Task statement:
Each line with the word "camera" must appear in the answer, copied from the records.

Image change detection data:
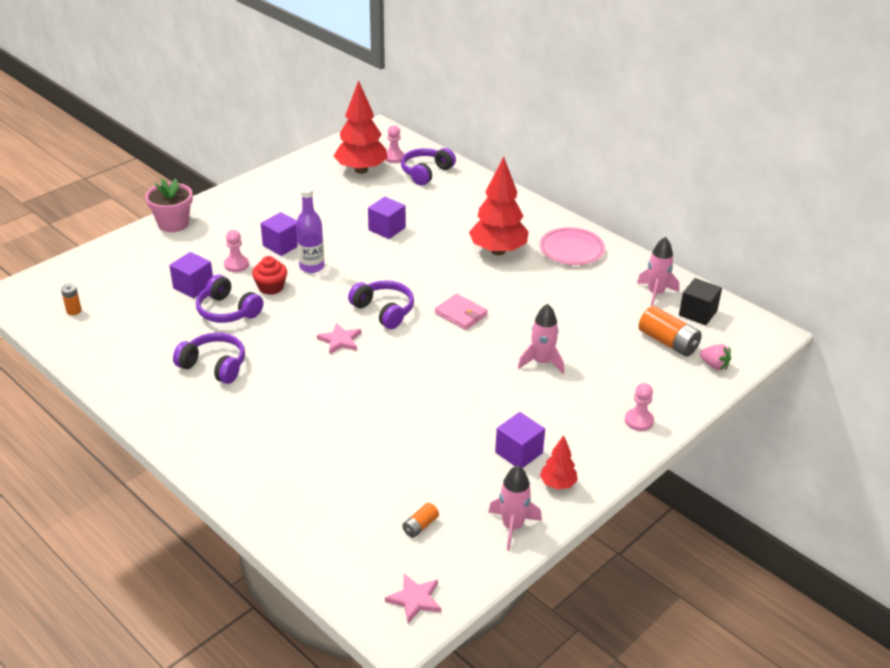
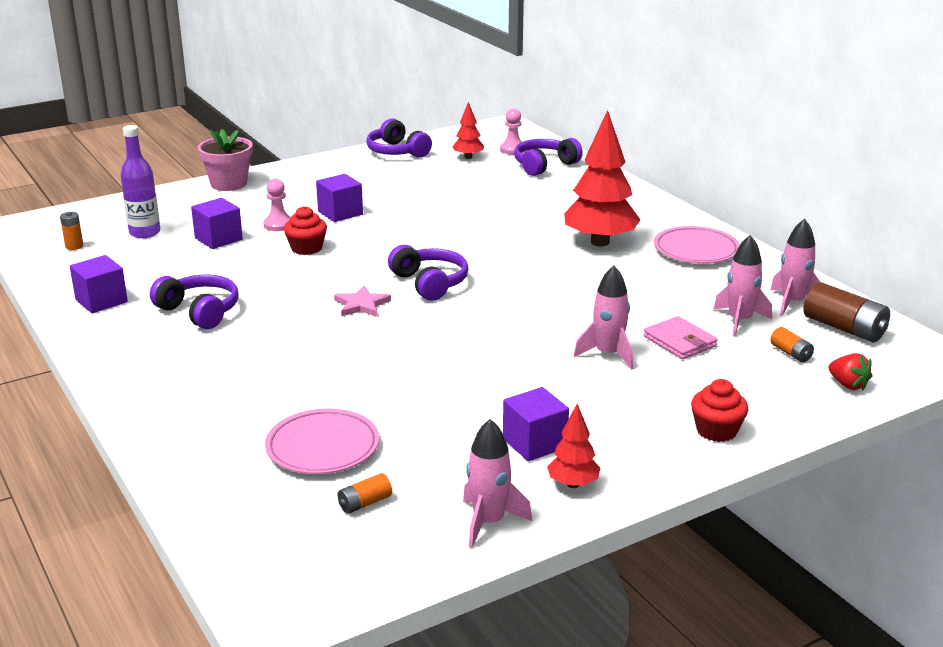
camera: 15 degrees right, 10 degrees down
(227, 311) = (244, 264): purple headphones -> purple headphones (397, 152)
(312, 267) = (364, 235): purple bottle -> purple bottle (145, 233)
(361, 170) = (468, 157): red tree -> red tree, size x0.49
(369, 482) = (323, 447): none -> pink plate
(387, 229) = (472, 210): purple cube -> purple cube (101, 301)
(415, 599) = (316, 583): pink star -> none
(461, 314) = (524, 296): pink wallet -> pink wallet (679, 341)
(624, 316) = (739, 321): none -> pink rocket
(639, 421) = (716, 430): pink pawn -> red cupcake
(668, 342) = (791, 353): orange battery -> orange battery, size x0.52
(698, 313) = (844, 328): black cube -> brown battery
(714, 365) = (848, 385): pink strawberry -> red strawberry

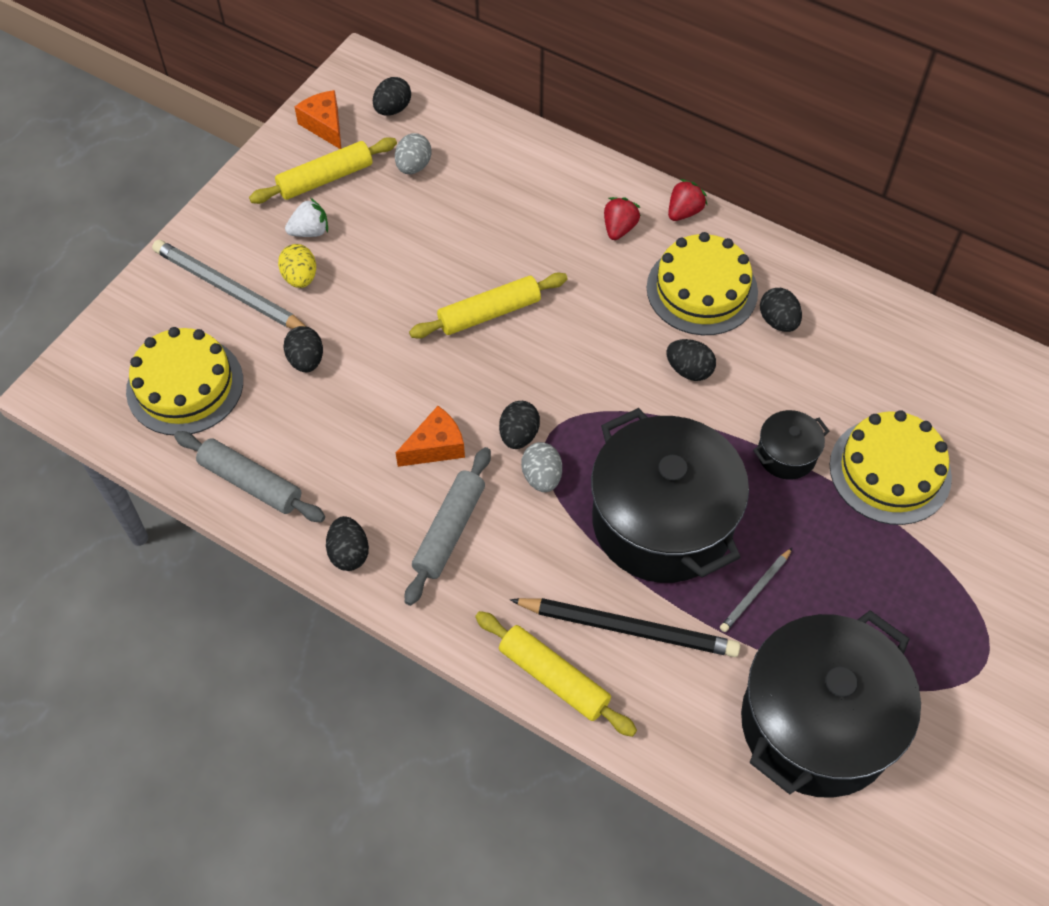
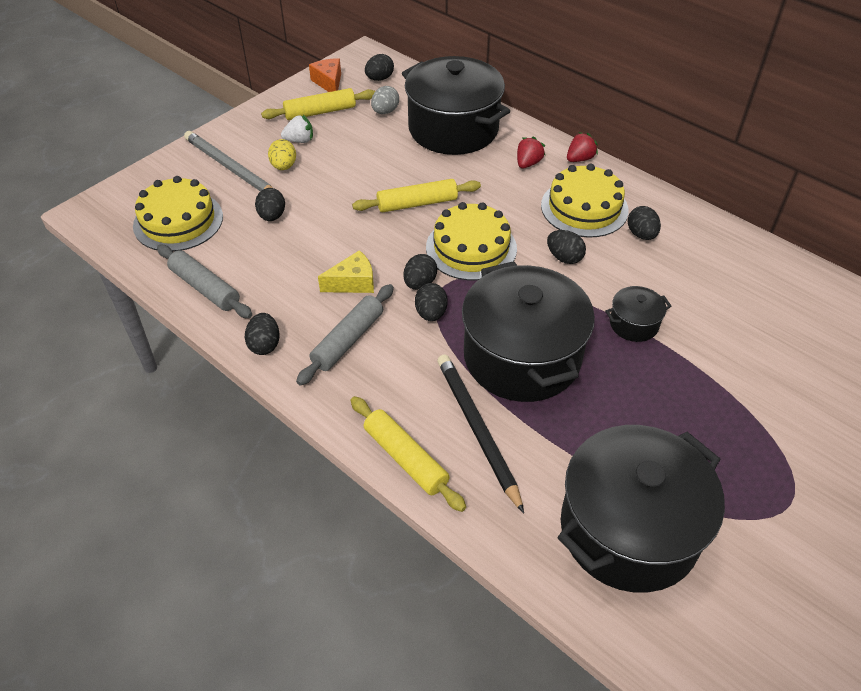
camera: 10 degrees right, 10 degrees down
(435, 446) = (353, 283): orange cheese -> yellow cheese
(511, 184) = (453, 129): none -> black pot
(542, 477) = (431, 313): grey egg -> black egg
(628, 628) = (477, 430): black pencil -> black pencil turned 135 degrees counterclockwise
(756, 592) = (591, 419): grey pencil -> none
(890, 471) = (720, 347): yellow cake -> yellow cake (471, 248)

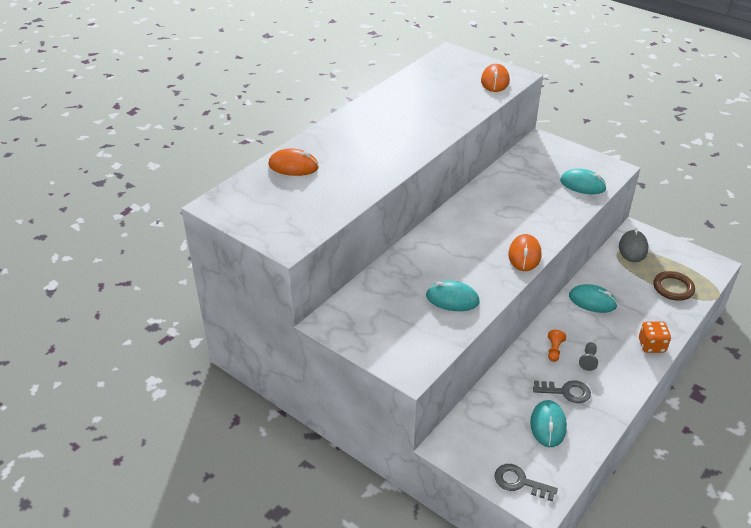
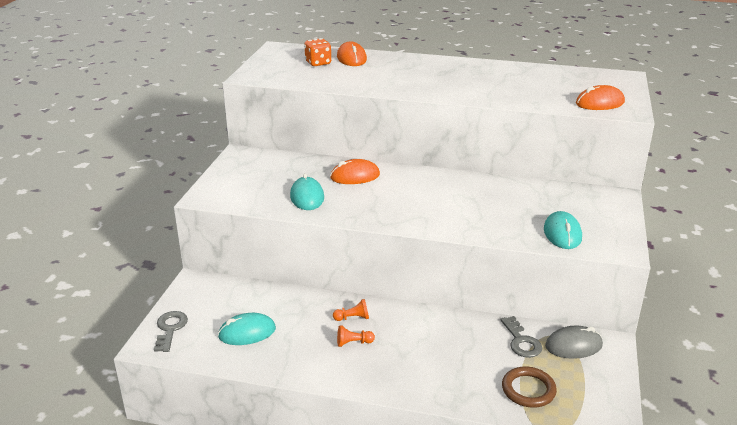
camera: 65 degrees right, 10 degrees down
(524, 255) = (402, 220): orange mouse -> orange mouse (355, 176)
(566, 392) = (298, 336): grey key -> grey key (521, 341)
(588, 360) = (353, 343): grey pawn -> orange pawn
(592, 301) = (449, 330): turquoise mouse -> none
(651, 345) = (409, 386): orange dice -> orange dice (318, 63)

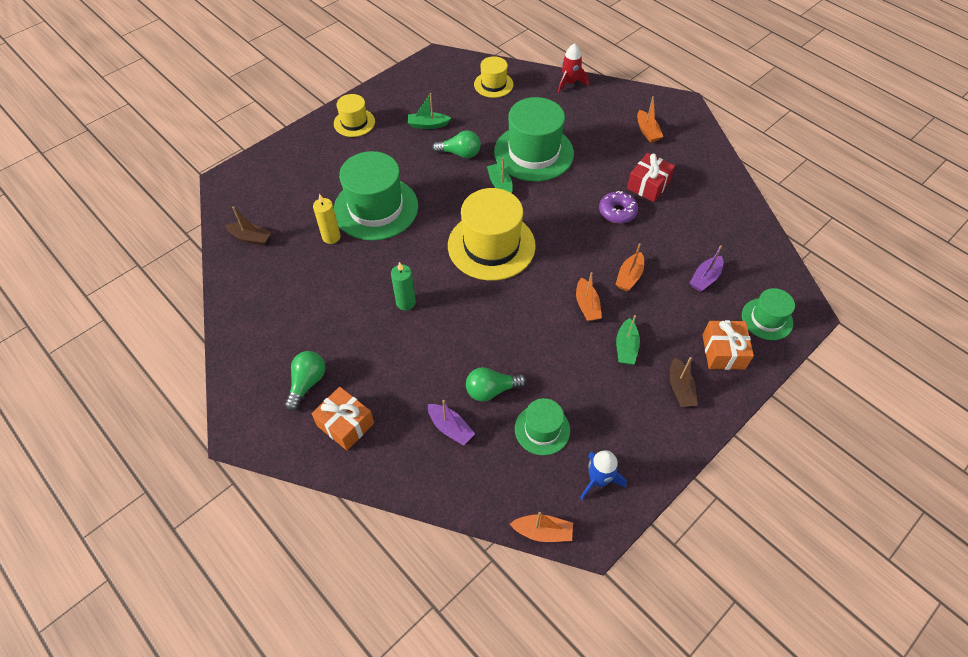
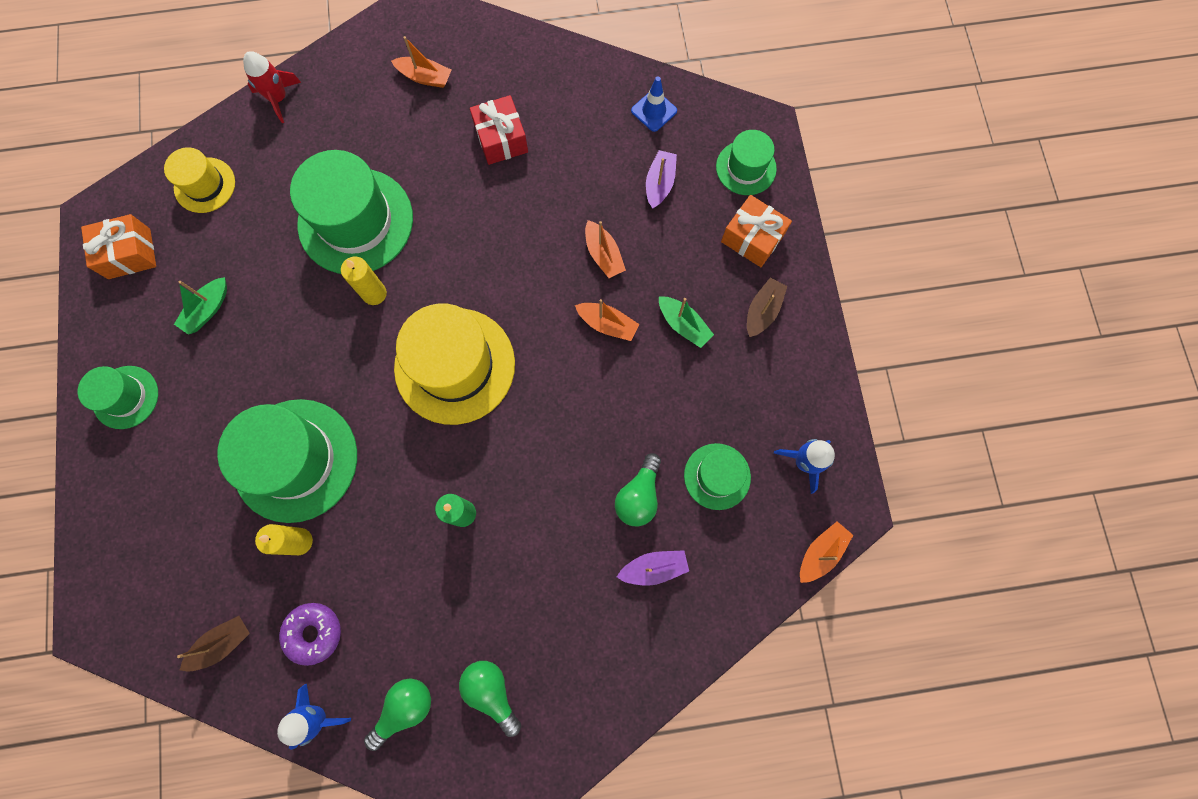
camera: 55 degrees left, 20 degrees up
(237, 304) = (317, 716): none -> blue rocket
(345, 424) = (574, 678): orange gift -> orange gift (129, 253)
(354, 122) = (125, 397): yellow hat -> green hat
(460, 153) = (288, 304): green light bulb -> green light bulb (404, 708)
(500, 185) = (374, 293): green boat -> yellow candle
(617, 212) = (512, 199): purple donut -> purple donut (313, 632)
(680, 388) = (762, 311): brown boat -> brown boat turned 90 degrees counterclockwise
(705, 278) = (659, 183): purple boat -> purple boat turned 150 degrees counterclockwise
(748, 247) = (654, 111): none -> blue traffic cone

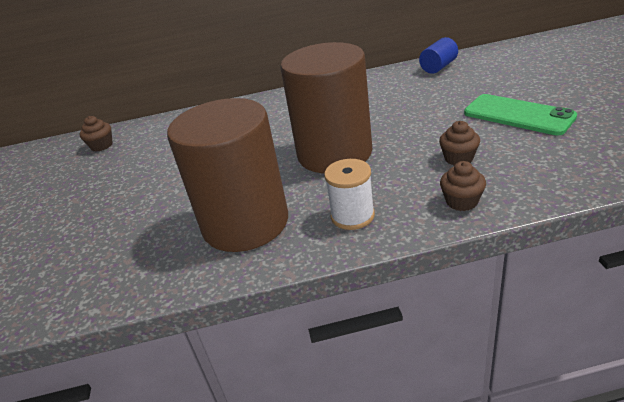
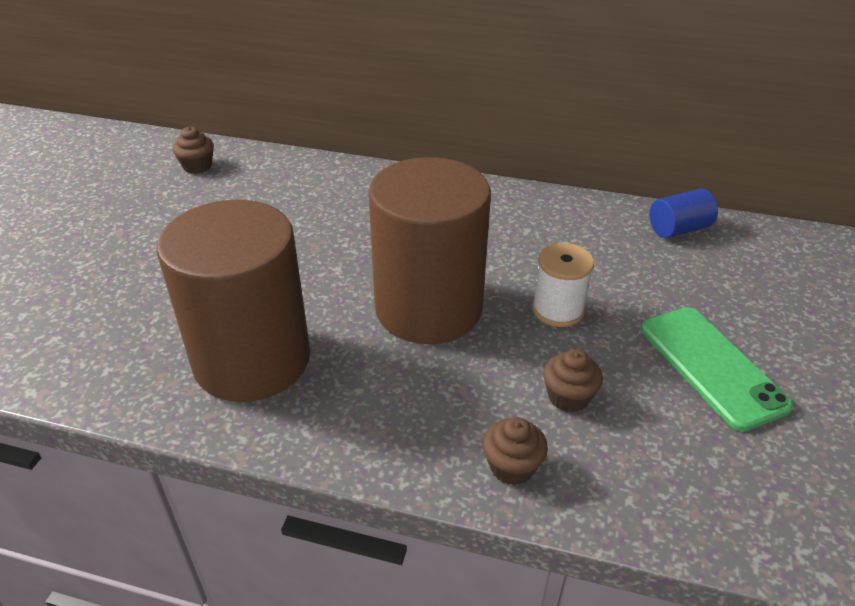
camera: 20 degrees right, 5 degrees up
(352, 216) = (370, 415): white spool -> white spool (558, 310)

Written answer:
camera: 15 degrees right, 10 degrees down
camera: 10 degrees right, 10 degrees down
camera: 65 degrees right, 10 degrees down
camera: 55 degrees left, 20 degrees up
camera: 20 degrees right, 5 degrees up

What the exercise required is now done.